## begin Input data

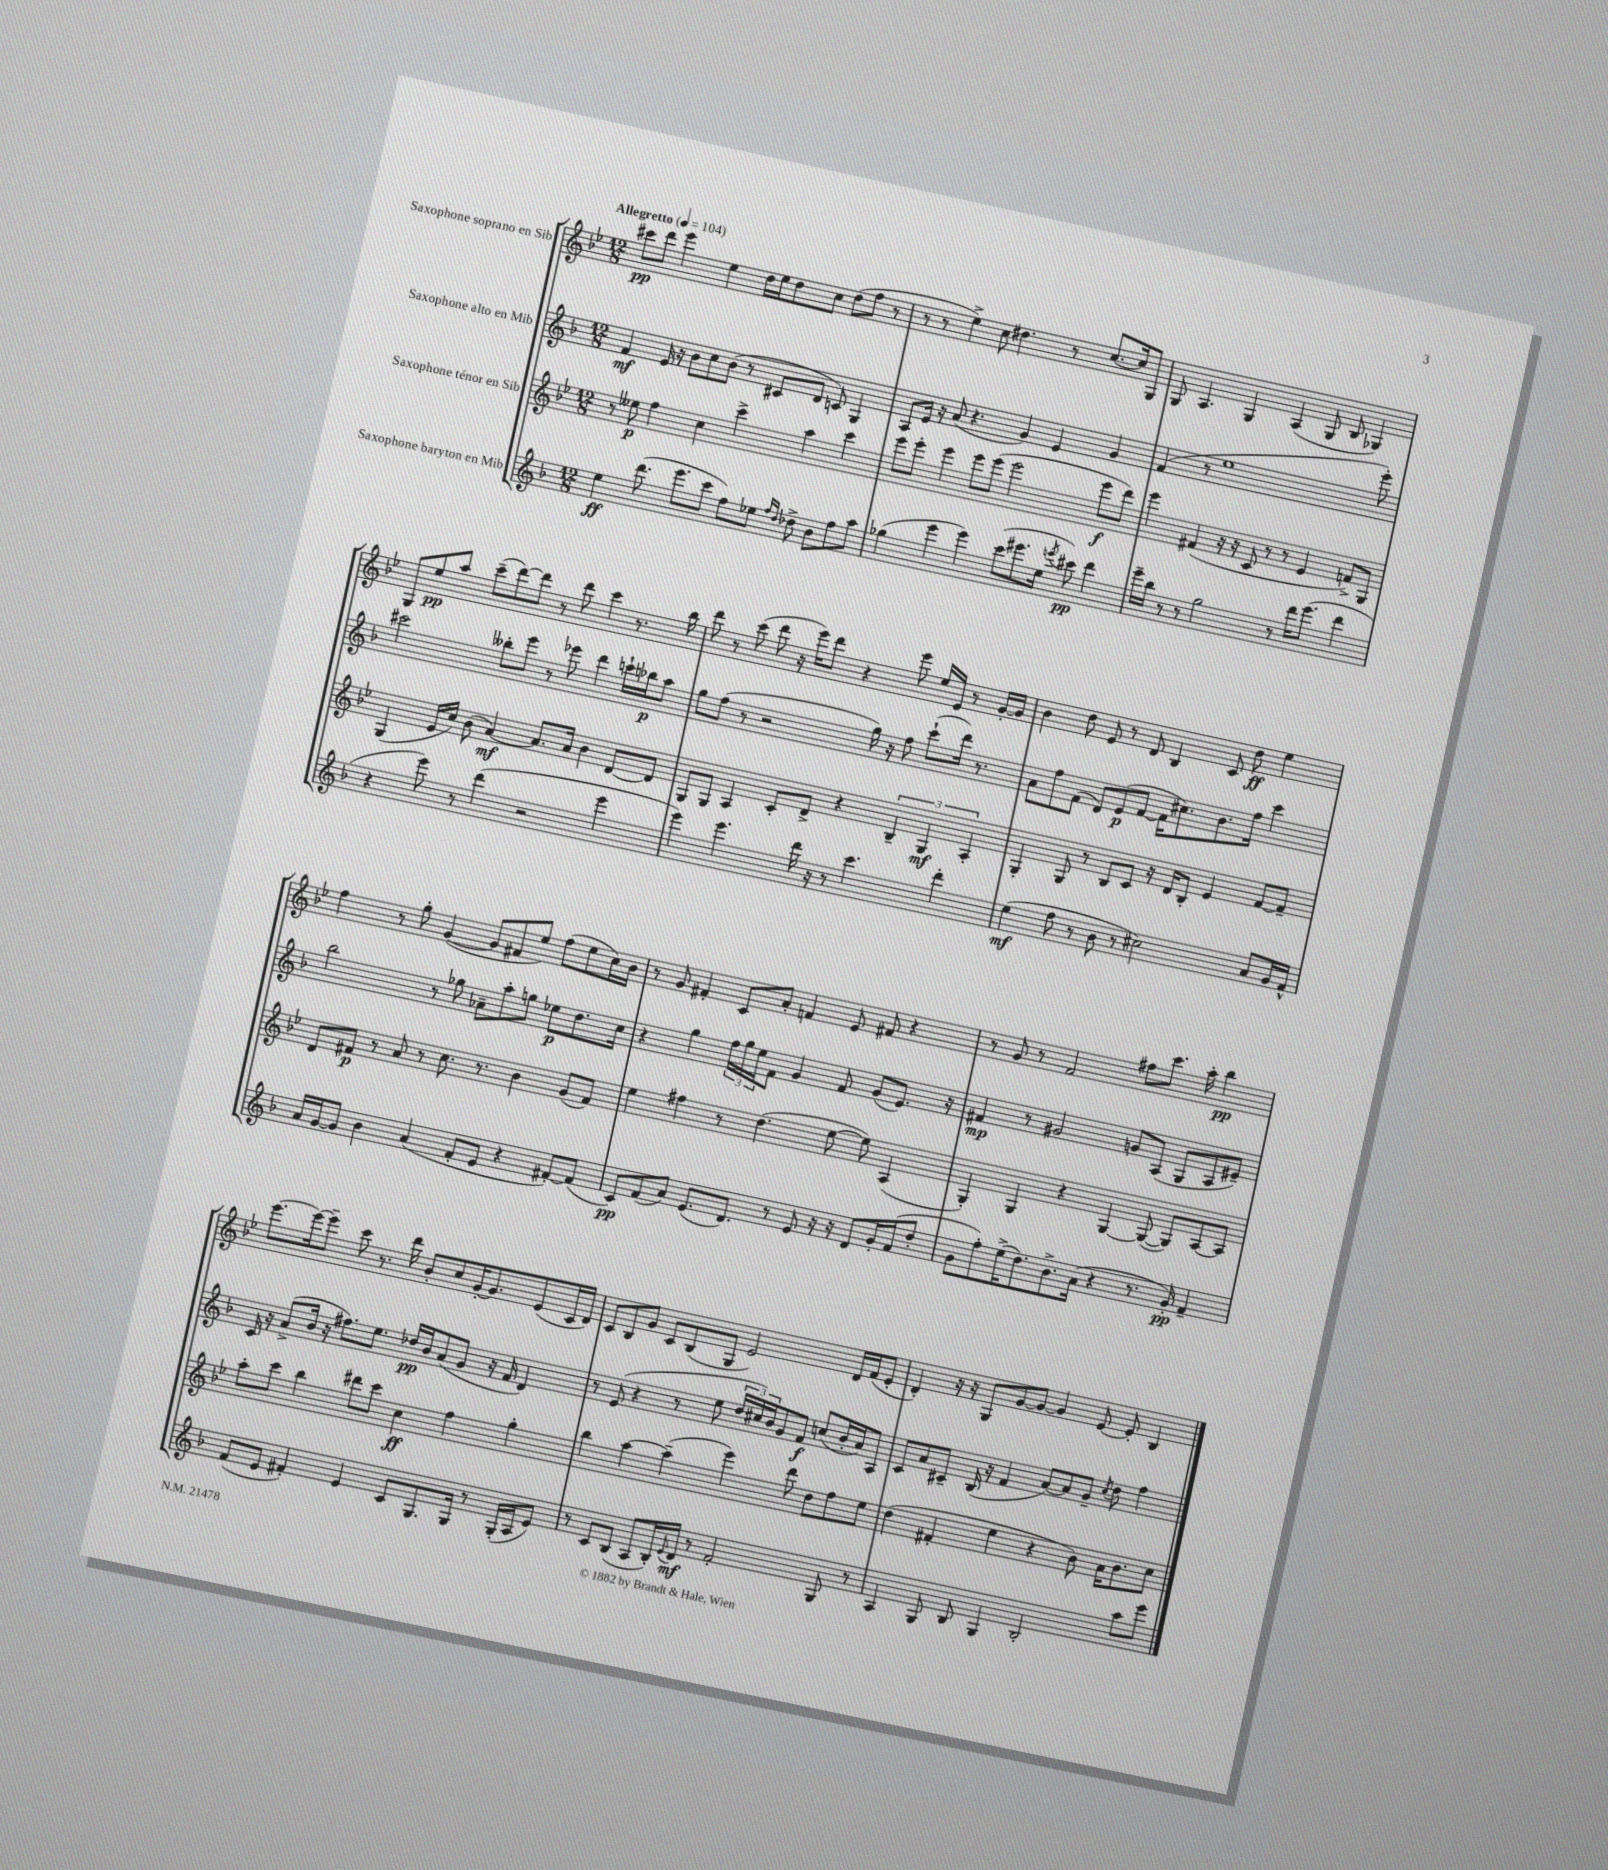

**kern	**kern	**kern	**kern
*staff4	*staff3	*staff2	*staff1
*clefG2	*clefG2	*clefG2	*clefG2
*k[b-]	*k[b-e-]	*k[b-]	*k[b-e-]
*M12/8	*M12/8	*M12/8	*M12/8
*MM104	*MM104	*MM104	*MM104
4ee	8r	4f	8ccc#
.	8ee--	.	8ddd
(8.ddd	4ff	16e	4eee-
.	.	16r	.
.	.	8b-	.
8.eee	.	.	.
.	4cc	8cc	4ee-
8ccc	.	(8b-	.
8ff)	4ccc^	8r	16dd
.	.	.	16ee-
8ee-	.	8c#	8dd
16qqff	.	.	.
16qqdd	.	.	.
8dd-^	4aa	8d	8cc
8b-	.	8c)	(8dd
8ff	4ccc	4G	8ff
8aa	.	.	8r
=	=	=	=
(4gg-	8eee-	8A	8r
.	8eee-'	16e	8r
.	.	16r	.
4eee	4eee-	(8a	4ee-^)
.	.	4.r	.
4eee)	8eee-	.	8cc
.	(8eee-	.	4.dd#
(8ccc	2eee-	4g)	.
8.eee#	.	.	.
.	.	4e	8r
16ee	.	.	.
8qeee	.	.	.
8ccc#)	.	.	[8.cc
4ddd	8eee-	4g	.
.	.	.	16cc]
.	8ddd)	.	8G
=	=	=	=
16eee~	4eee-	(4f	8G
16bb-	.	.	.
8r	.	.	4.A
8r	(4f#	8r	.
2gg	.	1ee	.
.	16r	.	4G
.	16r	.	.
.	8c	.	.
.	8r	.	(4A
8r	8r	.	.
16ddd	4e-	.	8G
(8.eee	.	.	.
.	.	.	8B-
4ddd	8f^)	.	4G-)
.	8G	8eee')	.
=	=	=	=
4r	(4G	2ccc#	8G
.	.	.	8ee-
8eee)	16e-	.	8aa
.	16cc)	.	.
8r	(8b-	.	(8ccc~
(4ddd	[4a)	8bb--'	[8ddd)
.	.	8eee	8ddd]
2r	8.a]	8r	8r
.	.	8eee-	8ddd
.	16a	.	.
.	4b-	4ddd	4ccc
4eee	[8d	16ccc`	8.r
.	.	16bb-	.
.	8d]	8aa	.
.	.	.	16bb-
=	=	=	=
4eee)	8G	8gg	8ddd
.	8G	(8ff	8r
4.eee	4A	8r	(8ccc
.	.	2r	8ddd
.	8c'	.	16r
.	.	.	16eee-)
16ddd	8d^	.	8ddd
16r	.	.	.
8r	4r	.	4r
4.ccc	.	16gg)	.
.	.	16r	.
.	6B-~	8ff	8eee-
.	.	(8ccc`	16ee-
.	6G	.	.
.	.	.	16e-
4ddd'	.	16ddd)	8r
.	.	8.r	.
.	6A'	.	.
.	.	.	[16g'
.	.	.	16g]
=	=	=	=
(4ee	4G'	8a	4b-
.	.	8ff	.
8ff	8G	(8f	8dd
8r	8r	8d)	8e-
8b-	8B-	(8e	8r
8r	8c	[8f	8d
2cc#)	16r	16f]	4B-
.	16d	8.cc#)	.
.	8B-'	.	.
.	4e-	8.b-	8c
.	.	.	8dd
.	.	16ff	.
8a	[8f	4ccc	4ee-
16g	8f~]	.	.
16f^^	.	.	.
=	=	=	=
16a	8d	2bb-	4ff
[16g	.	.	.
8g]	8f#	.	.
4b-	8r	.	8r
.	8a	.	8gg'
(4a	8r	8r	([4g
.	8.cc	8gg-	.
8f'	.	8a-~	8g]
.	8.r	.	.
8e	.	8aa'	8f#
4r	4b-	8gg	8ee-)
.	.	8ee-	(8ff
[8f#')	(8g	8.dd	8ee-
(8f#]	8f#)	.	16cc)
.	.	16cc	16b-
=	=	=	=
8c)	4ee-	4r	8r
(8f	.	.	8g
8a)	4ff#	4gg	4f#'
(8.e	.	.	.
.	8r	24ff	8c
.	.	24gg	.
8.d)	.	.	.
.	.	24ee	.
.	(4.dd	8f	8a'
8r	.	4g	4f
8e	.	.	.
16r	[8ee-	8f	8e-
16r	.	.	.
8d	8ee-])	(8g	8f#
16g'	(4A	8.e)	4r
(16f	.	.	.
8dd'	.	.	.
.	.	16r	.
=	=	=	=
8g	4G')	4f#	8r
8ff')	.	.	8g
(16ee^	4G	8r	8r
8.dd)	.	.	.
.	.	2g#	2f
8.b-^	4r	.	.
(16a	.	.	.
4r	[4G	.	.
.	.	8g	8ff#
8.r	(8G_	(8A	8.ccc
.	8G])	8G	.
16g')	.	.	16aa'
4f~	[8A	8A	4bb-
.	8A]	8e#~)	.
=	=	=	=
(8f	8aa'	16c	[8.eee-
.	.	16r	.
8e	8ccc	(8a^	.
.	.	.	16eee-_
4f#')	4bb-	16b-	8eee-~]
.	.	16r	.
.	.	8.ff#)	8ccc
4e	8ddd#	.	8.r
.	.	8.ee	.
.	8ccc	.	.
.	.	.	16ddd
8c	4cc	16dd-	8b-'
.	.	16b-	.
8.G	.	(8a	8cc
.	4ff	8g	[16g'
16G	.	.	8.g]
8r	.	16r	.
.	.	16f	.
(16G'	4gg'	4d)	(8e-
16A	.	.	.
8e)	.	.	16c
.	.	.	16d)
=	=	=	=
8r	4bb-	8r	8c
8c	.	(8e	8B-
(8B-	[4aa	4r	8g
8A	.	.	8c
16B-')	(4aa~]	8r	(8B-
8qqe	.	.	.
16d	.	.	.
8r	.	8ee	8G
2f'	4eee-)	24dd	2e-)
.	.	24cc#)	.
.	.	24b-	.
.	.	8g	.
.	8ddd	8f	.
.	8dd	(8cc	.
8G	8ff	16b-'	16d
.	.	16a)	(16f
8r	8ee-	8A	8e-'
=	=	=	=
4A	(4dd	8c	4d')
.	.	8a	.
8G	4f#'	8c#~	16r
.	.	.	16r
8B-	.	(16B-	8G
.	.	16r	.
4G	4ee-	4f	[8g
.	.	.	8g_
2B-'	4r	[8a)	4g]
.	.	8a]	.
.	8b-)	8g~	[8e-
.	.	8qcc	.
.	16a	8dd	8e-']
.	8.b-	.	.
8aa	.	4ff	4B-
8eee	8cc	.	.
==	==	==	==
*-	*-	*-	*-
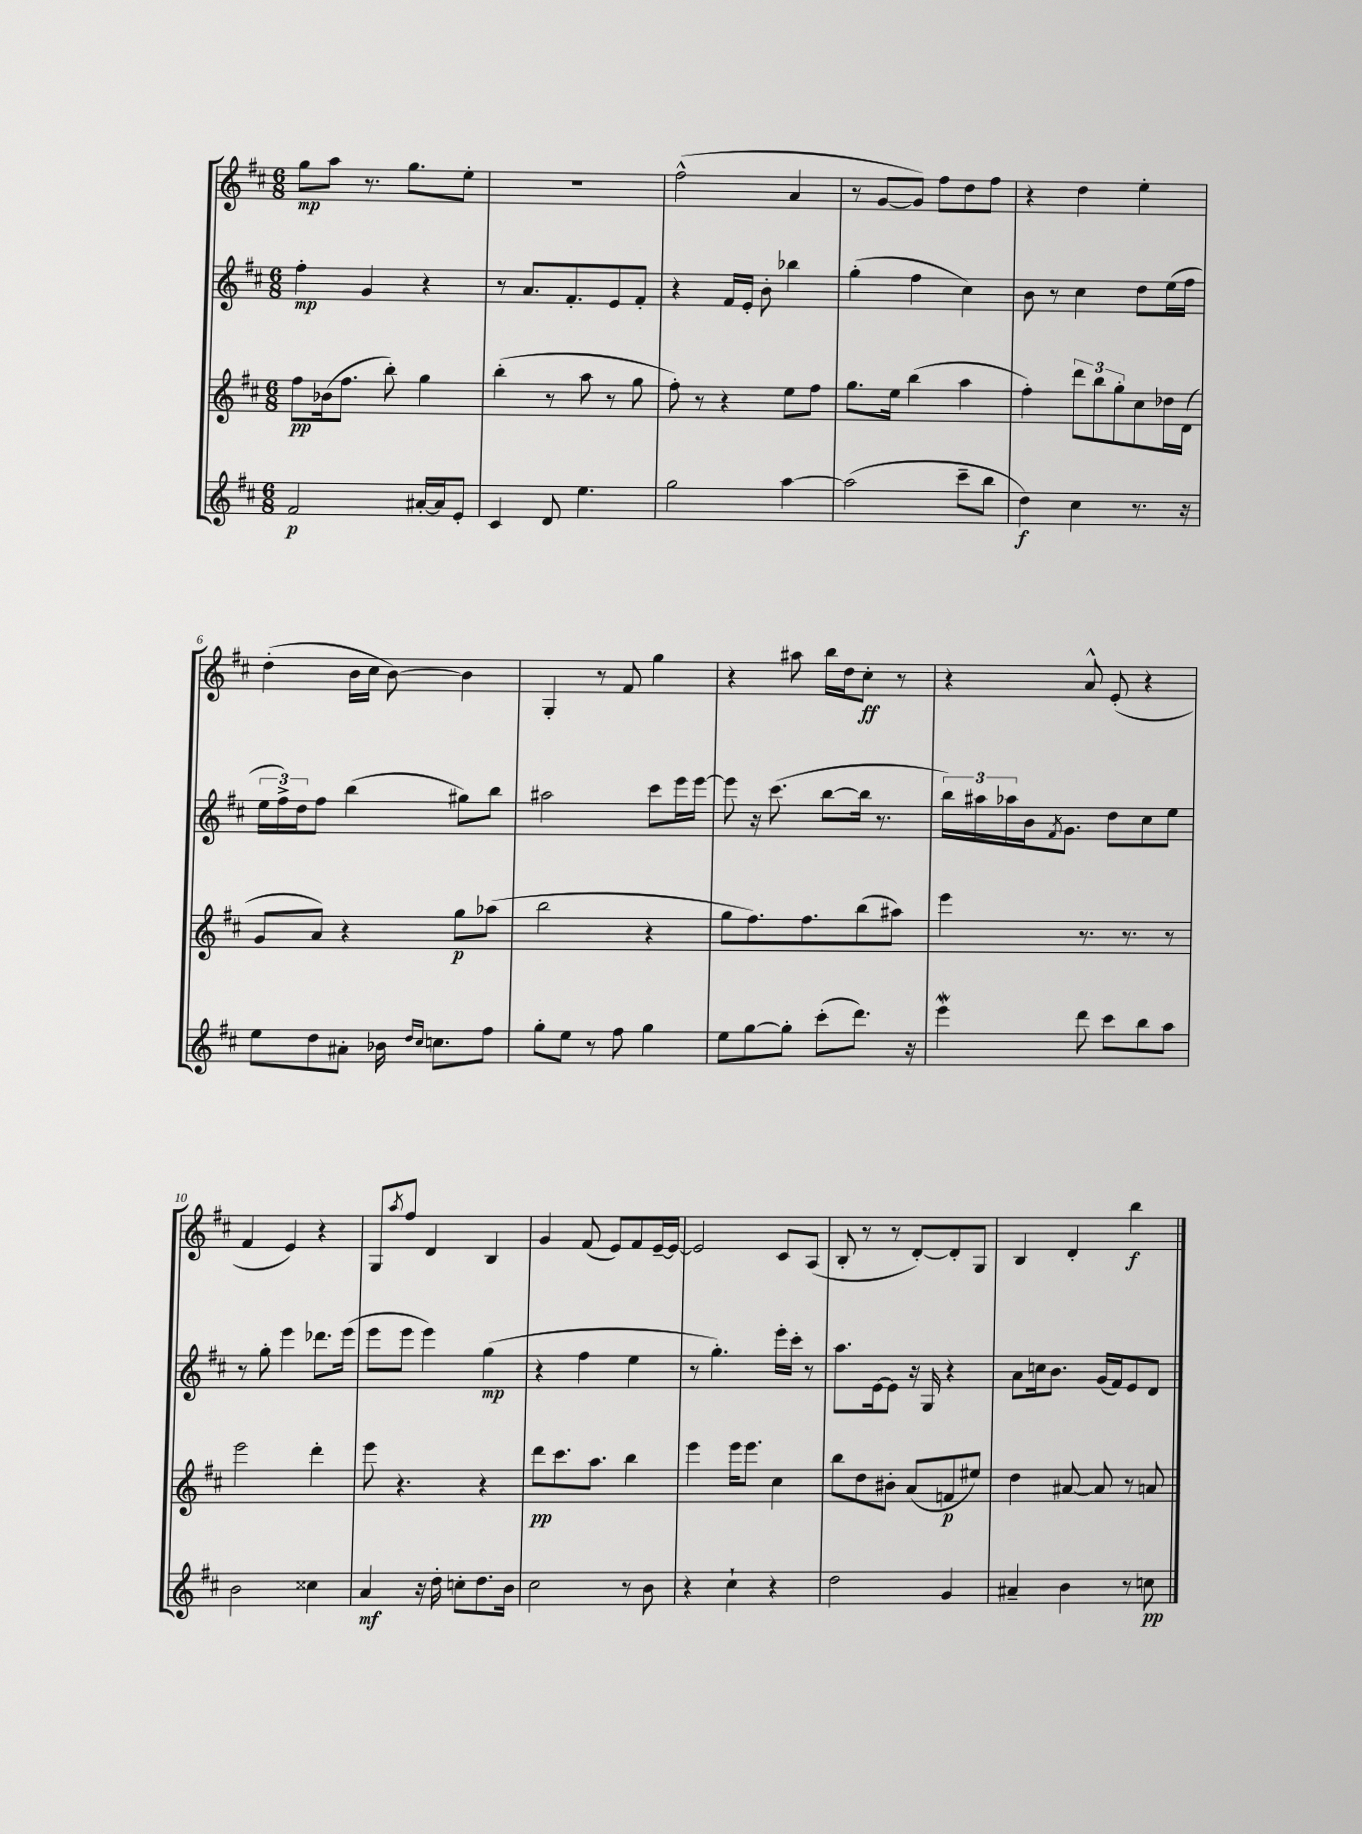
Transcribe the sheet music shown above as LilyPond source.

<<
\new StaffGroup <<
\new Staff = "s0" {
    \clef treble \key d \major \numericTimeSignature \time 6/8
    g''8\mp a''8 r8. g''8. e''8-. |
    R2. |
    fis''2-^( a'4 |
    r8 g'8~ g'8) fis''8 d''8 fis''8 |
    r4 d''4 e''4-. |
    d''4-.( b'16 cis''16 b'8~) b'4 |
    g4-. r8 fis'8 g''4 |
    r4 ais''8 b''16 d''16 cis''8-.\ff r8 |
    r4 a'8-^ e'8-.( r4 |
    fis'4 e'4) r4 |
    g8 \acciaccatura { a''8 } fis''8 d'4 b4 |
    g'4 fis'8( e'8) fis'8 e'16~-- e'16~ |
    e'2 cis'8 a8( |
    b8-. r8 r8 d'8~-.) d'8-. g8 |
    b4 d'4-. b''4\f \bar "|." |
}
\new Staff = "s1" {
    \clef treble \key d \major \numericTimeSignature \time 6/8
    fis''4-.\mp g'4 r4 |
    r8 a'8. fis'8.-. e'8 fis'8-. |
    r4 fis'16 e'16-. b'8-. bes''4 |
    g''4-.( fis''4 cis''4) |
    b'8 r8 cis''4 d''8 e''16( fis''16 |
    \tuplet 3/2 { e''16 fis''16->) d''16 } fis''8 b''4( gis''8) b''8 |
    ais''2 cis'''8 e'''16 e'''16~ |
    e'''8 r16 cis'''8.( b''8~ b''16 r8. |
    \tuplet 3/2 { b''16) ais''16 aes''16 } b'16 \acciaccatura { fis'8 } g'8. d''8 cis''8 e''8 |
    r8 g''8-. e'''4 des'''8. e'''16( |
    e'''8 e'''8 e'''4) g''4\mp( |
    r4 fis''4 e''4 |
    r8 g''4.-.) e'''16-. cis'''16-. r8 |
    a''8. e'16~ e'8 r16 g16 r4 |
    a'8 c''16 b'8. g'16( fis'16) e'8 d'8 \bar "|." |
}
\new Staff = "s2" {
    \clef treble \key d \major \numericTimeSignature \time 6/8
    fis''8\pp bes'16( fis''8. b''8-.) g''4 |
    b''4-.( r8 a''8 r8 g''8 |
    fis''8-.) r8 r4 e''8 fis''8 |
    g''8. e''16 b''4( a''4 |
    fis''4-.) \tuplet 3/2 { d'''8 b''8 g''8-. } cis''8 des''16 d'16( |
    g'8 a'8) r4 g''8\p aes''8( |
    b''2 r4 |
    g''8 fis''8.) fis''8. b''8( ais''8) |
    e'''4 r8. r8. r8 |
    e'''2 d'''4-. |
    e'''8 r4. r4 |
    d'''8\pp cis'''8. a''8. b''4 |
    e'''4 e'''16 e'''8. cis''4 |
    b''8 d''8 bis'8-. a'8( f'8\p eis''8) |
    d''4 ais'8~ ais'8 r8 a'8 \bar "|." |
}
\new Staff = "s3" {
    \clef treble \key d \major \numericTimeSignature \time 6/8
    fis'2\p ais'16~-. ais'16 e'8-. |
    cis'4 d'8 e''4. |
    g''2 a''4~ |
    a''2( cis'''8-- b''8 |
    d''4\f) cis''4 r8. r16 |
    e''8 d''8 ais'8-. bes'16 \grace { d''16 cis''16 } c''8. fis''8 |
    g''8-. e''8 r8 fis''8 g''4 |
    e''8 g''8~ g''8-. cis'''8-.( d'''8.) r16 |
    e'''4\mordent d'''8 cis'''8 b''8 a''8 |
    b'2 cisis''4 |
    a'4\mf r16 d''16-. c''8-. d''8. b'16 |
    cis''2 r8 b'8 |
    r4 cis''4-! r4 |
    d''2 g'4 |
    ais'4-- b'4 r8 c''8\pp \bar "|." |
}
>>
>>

## end Input data

_Task details:_ Show each line of the records that contains the string "acciaccatura", copying every such line in full.

_Reply:_
    g8 \acciaccatura { a''8 } fis''8 d'4 b4 |
    \tuplet 3/2 { b''16) ais''16 aes''16 } b'16 \acciaccatura { fis'8 } g'8. d''8 cis''8 e''8 |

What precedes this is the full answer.